YOUR TASK: Nothing but the lines from the one containing "SERVO pin PWM: D3 -> A7" to the end of the data should be returned, each exactly as written.

==================================================

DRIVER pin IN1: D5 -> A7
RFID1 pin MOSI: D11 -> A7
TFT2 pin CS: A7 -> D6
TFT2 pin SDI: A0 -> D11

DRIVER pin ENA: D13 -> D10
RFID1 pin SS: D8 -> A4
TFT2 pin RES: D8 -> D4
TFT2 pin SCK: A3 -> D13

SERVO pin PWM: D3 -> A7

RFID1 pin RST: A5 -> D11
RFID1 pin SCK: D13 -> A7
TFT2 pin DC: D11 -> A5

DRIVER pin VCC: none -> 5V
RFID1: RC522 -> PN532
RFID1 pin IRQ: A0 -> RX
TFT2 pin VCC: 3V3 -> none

==================================================

WORKED SOLUTION:
SERVO pin PWM: D3 -> A7

RFID1 pin RST: A5 -> D11
RFID1 pin SCK: D13 -> A7
TFT2 pin DC: D11 -> A5

DRIVER pin VCC: none -> 5V
RFID1: RC522 -> PN532
RFID1 pin IRQ: A0 -> RX
TFT2 pin VCC: 3V3 -> none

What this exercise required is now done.